INFORMATION PROVIDED -
++++
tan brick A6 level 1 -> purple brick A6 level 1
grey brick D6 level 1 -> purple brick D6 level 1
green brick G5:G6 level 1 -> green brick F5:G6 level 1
++++
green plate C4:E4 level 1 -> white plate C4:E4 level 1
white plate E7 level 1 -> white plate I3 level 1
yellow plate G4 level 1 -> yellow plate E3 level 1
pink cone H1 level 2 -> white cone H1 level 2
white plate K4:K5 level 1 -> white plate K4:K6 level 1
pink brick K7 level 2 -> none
++++
WHAT THE TASK REQUIRES - In the listing above, find the line containing "white plate K4:K5" and the line containing "pink brick K7 level 2 -> none". Output them and every line between, exactly, and nothing else.

SOLUTION FOR THIS PROBLEM -
white plate K4:K5 level 1 -> white plate K4:K6 level 1
pink brick K7 level 2 -> none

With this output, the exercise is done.